(Spatial reasoning data)
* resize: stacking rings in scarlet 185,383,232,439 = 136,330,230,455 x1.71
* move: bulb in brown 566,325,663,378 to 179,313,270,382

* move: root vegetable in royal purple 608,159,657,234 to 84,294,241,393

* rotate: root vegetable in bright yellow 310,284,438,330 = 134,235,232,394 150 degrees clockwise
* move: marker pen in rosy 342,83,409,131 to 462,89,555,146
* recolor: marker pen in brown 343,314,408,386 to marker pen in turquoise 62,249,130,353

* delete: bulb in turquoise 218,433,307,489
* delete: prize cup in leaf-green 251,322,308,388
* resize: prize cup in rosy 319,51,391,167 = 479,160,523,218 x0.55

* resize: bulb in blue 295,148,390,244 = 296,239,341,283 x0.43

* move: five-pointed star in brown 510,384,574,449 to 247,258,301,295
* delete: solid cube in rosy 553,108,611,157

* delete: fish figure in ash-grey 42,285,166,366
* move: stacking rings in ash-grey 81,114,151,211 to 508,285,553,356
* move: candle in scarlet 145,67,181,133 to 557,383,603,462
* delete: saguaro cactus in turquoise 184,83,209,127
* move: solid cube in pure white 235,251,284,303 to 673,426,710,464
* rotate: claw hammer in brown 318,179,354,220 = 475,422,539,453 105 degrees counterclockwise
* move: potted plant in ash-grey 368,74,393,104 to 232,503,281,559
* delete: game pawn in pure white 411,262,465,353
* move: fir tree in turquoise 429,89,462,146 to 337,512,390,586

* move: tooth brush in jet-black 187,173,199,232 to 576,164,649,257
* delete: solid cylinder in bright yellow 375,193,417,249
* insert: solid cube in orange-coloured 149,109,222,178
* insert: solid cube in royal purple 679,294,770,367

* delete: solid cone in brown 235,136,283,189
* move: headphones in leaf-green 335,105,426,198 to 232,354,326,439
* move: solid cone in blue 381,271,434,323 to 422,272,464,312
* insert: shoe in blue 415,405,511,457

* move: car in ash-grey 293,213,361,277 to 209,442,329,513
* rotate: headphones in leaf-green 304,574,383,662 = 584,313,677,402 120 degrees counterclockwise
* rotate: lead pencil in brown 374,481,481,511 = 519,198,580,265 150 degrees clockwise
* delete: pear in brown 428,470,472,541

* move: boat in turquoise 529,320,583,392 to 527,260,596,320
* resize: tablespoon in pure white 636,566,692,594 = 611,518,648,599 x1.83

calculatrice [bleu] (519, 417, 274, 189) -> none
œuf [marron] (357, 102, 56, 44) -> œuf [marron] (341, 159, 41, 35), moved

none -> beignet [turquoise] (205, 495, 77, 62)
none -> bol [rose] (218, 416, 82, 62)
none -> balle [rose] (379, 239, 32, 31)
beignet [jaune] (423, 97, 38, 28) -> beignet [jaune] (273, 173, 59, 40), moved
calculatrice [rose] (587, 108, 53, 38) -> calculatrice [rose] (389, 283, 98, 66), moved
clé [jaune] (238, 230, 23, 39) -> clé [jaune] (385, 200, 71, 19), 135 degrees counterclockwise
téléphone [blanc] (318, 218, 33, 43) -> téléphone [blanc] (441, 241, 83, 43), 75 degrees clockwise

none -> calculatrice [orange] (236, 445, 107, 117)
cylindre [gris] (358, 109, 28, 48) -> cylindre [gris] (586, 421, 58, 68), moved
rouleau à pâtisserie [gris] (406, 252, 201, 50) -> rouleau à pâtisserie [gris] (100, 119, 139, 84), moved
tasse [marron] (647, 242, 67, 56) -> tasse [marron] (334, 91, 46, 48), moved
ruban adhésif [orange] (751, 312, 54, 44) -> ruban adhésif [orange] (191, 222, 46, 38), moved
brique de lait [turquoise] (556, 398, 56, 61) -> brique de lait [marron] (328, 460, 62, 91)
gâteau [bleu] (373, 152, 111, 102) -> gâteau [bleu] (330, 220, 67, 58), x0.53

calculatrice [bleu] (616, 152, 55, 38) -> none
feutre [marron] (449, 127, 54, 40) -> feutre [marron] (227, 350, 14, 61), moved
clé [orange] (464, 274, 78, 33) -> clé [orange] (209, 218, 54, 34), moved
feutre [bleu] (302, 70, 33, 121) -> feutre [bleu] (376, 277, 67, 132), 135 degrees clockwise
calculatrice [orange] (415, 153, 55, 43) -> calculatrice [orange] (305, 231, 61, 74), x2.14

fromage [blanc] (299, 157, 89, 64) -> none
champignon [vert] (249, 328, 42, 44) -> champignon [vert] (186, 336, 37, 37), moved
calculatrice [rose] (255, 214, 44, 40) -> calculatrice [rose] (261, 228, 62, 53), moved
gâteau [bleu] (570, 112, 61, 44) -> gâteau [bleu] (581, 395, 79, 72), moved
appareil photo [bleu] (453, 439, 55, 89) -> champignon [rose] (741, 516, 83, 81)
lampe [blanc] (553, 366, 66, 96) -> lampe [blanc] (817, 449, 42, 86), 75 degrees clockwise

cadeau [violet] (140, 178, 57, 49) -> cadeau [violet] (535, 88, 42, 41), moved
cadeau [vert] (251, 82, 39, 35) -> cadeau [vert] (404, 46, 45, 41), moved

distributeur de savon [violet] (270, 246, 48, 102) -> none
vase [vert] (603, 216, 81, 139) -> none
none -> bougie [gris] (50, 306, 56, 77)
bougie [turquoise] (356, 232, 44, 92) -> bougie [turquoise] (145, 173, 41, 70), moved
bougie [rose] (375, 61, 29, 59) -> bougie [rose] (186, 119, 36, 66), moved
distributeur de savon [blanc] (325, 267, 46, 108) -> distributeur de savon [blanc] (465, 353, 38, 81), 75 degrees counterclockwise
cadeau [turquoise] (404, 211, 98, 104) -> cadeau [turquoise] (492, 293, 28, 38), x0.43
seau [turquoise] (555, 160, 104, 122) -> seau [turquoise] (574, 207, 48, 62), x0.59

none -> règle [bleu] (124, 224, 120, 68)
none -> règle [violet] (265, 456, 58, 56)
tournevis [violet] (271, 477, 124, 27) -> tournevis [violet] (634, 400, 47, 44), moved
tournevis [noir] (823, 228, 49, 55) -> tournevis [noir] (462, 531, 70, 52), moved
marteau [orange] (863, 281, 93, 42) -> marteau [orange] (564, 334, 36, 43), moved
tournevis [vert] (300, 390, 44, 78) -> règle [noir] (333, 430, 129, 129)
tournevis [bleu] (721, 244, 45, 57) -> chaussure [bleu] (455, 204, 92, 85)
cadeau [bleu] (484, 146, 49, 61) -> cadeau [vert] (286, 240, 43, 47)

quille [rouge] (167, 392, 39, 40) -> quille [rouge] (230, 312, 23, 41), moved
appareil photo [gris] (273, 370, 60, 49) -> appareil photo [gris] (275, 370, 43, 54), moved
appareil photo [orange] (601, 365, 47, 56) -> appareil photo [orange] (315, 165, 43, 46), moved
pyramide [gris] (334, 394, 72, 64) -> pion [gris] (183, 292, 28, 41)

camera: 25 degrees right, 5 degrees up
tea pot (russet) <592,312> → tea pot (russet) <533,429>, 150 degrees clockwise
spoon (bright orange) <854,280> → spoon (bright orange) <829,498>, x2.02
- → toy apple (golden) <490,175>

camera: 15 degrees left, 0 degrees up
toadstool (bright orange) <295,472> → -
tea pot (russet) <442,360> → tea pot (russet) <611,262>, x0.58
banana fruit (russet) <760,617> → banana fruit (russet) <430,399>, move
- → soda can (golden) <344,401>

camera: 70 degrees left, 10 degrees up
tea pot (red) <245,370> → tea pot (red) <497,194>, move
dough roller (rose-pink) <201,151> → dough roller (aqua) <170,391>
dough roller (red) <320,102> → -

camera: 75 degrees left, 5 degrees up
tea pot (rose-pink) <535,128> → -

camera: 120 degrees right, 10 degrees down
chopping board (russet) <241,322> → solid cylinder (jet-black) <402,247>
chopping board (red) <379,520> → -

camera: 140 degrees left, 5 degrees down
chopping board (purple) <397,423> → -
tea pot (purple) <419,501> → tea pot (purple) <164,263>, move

**What the task asks:** Could you copy exactly the lines from the first line of the records above through the line containing "in leaf-green 251,322,308,388", both included, and nothing else?

**Answer section:**
* resize: stacking rings in scarlet 185,383,232,439 = 136,330,230,455 x1.71
* move: bulb in brown 566,325,663,378 to 179,313,270,382

* move: root vegetable in royal purple 608,159,657,234 to 84,294,241,393

* rotate: root vegetable in bright yellow 310,284,438,330 = 134,235,232,394 150 degrees clockwise
* move: marker pen in rosy 342,83,409,131 to 462,89,555,146
* recolor: marker pen in brown 343,314,408,386 to marker pen in turquoise 62,249,130,353

* delete: bulb in turquoise 218,433,307,489
* delete: prize cup in leaf-green 251,322,308,388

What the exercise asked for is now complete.